EXERCISE:
One exact copy of the listing is needed. It should contain no pictures.
++++++++++
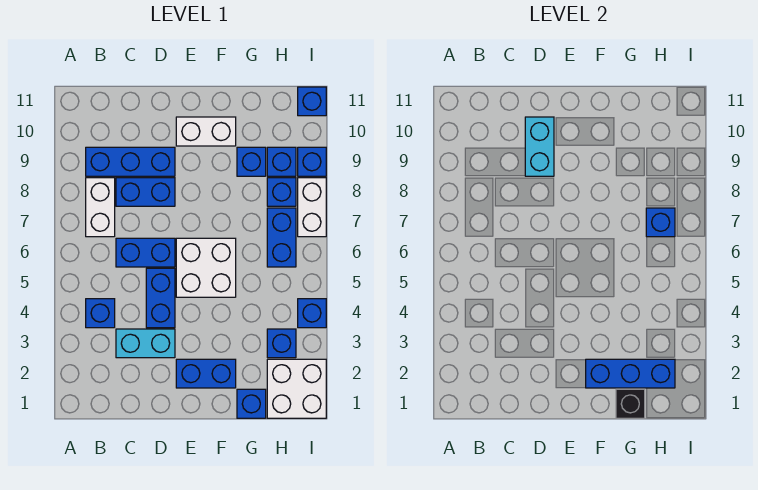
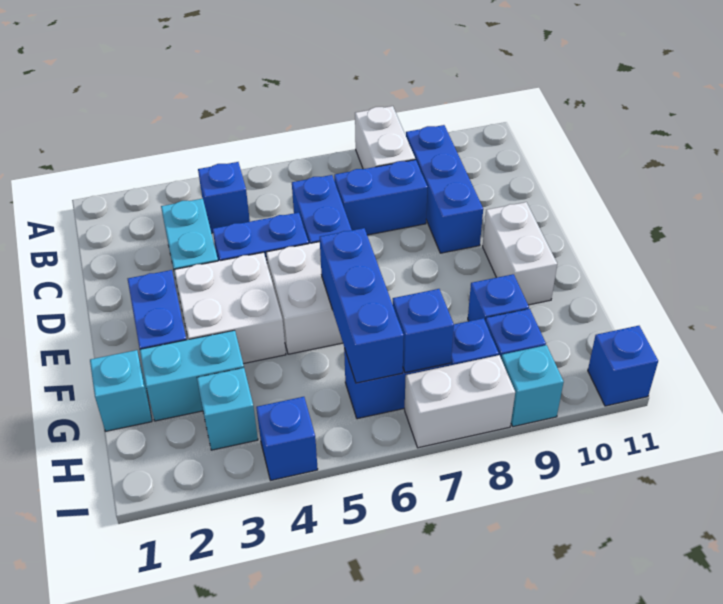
white brick B7:B8 level 1 -> white brick A8:B8 level 1
blue brick C8:D8 level 1 -> blue brick C7:C8 level 1
cyan brick D9:D10 level 2 -> cyan brick G2:G3 level 1
blue brick F2:H2 level 2 -> blue brick F6:H6 level 2
blue brick G1 level 1 -> cyan brick G1 level 1
black brick G1 level 2 -> none
white brick H1:I2 level 1 -> white brick E3:F4 level 1
blue brick H3 level 1 -> cyan brick H3 level 1
blue brick I9 level 1 -> cyan brick I9 level 1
++++++++++
TASK RESPONSE:
white brick B7:B8 level 1 -> white brick A8:B8 level 1
blue brick C8:D8 level 1 -> blue brick C7:C8 level 1
cyan brick D9:D10 level 2 -> cyan brick G2:G3 level 1
blue brick F2:H2 level 2 -> blue brick F6:H6 level 2
blue brick G1 level 1 -> cyan brick G1 level 1
black brick G1 level 2 -> none
white brick H1:I2 level 1 -> white brick E3:F4 level 1
blue brick H3 level 1 -> cyan brick H3 level 1
blue brick I9 level 1 -> cyan brick I9 level 1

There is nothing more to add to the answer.